Records shown =>
- Opening Delimiter -

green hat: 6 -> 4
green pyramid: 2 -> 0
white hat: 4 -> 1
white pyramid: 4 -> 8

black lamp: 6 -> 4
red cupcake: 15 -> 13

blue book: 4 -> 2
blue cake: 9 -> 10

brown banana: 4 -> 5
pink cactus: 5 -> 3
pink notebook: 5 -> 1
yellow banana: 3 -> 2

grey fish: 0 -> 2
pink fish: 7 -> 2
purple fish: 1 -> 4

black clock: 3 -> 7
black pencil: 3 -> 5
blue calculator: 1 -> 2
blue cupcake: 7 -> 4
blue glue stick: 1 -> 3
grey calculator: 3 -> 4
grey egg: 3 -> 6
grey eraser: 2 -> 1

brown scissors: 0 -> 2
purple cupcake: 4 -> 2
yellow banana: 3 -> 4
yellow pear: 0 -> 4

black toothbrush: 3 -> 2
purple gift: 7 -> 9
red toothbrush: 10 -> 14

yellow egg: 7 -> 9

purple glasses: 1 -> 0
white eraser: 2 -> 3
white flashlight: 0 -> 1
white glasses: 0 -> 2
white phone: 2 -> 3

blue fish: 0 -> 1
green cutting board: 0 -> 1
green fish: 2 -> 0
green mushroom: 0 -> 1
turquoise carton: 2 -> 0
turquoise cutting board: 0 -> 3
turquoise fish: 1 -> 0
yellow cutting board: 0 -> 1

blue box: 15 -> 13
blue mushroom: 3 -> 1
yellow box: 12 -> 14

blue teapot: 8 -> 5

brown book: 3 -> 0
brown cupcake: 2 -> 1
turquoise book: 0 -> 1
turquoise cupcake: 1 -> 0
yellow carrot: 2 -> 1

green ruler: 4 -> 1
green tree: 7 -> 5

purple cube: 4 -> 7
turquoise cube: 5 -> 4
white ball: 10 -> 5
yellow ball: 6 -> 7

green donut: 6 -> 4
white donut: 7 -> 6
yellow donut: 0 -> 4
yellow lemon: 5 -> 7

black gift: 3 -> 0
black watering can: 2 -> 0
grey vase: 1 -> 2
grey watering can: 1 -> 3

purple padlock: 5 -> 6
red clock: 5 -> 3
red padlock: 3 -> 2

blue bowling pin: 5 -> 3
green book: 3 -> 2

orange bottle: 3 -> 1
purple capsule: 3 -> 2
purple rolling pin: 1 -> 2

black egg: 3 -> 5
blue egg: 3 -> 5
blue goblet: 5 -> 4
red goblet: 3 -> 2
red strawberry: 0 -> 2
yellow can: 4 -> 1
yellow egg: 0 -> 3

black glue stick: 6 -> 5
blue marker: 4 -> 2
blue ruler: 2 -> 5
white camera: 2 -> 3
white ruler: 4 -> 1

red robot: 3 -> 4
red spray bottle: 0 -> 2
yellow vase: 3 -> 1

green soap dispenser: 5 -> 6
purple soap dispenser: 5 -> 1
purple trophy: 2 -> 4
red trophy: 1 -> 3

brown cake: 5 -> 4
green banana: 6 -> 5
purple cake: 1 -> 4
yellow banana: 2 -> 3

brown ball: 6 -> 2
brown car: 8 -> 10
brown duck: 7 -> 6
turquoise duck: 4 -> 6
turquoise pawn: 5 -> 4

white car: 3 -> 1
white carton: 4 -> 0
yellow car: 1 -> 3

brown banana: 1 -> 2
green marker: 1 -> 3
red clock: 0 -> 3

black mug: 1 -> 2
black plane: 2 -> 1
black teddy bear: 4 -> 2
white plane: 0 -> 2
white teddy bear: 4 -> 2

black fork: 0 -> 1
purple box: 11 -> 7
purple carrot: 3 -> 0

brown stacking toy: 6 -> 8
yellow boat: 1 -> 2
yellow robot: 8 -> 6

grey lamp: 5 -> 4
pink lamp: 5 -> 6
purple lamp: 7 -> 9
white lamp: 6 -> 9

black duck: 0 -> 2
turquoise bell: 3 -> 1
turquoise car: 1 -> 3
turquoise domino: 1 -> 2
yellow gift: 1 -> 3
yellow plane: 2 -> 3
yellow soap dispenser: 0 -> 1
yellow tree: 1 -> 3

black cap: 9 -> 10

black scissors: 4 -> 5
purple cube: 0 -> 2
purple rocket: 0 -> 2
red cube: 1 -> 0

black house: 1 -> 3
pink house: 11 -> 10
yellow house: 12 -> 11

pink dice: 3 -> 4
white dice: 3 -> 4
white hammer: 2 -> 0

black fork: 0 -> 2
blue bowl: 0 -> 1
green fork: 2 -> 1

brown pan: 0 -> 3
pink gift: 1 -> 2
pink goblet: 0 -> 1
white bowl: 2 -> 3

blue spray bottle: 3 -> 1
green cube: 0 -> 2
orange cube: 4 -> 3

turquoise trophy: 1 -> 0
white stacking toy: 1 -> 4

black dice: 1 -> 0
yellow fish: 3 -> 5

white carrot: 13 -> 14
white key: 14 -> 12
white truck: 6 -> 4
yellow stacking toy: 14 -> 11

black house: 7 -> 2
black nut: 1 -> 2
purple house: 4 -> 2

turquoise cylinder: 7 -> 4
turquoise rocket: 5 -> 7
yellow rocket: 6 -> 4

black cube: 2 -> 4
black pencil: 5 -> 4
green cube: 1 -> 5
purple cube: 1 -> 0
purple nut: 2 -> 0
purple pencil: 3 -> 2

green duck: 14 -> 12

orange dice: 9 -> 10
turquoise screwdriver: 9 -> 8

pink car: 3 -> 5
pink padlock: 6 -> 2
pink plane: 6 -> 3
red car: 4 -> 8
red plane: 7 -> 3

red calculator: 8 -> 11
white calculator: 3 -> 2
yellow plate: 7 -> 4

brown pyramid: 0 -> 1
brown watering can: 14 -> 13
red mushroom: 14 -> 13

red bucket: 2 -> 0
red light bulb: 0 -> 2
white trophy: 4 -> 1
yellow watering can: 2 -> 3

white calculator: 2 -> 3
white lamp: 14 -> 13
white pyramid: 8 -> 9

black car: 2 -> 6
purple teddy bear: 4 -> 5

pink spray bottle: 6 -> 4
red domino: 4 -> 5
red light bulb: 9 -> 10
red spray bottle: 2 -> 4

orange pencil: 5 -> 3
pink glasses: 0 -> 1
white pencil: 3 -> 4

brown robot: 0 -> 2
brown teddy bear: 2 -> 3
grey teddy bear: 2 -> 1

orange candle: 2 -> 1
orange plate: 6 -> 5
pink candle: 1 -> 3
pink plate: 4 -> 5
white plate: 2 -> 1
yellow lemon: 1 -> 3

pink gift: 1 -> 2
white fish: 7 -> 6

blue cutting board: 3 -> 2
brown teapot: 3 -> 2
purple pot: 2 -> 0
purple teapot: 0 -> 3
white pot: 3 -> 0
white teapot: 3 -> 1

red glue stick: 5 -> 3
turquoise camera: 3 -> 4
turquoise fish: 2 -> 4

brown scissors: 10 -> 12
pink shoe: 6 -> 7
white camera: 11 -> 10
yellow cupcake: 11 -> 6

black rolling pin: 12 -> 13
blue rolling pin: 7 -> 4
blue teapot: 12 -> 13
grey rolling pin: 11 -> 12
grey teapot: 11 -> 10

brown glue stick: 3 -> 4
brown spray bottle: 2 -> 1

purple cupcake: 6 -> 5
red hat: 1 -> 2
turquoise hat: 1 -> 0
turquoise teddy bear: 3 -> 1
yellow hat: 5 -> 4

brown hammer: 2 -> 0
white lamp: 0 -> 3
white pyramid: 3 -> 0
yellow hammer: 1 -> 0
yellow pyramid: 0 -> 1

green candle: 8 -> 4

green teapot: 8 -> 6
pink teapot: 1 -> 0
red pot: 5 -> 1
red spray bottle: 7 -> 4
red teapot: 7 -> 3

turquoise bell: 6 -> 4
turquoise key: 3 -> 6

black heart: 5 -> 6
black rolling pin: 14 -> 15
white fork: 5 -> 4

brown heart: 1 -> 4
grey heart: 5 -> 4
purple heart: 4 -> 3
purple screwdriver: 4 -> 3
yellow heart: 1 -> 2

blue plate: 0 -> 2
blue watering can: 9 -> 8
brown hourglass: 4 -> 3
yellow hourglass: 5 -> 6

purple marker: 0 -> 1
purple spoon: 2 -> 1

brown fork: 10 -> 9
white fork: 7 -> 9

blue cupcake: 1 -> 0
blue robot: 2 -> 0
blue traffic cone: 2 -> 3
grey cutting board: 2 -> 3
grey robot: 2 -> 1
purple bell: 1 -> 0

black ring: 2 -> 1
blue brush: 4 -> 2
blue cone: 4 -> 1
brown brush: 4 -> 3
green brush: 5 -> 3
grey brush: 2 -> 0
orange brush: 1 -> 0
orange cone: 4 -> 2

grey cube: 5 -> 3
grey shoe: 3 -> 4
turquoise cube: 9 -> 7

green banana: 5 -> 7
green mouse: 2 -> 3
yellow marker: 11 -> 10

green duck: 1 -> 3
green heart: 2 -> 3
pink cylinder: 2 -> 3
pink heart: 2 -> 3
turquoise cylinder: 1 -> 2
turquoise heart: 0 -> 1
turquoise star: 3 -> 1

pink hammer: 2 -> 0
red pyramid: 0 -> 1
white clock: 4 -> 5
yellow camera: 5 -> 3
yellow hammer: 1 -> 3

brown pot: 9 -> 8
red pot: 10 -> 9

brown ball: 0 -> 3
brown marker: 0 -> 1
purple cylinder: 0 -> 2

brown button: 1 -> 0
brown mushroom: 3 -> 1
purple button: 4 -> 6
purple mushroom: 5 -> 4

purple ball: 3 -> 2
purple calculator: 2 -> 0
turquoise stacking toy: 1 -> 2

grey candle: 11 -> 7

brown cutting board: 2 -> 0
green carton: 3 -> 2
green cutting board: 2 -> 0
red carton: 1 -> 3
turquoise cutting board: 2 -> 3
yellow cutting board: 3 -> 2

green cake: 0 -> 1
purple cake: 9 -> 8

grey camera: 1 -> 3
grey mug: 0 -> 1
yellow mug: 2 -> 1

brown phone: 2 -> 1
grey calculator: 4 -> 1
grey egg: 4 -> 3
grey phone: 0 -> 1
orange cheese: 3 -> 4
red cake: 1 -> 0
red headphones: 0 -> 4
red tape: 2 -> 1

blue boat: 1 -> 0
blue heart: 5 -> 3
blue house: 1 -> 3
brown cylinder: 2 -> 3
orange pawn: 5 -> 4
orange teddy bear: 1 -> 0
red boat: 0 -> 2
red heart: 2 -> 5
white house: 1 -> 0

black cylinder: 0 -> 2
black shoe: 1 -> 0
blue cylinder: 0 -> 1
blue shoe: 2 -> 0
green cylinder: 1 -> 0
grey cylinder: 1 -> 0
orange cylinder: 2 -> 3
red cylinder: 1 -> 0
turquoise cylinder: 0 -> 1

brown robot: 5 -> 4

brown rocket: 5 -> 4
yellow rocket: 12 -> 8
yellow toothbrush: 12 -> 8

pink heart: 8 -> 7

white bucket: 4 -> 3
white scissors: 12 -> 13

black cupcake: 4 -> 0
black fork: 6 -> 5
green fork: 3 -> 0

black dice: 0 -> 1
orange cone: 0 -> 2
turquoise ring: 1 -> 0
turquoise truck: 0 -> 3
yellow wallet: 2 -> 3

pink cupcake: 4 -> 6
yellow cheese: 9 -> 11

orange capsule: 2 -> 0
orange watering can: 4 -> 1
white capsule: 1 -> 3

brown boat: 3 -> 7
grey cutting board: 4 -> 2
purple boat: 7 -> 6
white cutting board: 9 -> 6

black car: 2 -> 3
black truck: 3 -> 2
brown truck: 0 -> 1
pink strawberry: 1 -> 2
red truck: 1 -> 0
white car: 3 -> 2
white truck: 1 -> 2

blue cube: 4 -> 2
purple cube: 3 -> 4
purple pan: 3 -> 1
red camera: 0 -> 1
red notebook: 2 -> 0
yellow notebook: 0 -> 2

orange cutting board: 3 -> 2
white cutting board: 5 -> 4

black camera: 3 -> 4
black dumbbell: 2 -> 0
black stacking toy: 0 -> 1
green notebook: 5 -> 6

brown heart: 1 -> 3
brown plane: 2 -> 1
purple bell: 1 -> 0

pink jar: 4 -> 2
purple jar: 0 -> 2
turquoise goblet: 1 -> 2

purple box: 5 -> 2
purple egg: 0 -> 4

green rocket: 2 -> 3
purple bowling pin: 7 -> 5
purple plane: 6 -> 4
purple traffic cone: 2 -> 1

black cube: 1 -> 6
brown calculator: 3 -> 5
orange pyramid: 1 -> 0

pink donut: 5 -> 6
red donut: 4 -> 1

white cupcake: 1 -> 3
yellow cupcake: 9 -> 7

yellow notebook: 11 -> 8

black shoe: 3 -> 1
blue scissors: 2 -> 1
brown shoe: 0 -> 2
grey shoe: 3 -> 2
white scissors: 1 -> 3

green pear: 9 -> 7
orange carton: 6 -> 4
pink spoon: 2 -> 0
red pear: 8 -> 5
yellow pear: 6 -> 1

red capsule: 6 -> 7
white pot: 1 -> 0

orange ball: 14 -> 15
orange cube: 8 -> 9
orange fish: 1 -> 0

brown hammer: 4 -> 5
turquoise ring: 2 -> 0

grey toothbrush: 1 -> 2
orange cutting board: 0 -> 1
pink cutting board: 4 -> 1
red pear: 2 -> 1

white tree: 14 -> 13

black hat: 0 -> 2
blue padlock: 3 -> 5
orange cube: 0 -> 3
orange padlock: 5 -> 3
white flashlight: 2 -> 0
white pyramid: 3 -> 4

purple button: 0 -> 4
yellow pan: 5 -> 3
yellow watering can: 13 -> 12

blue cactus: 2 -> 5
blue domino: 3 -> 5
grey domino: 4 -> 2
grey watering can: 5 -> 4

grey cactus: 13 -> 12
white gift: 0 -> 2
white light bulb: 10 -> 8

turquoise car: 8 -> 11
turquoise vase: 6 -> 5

- Closing Delimiter -

What to work on => Across these entries, count each line where the string "bowling" shows up. Give only the count.

Solution to this task => 2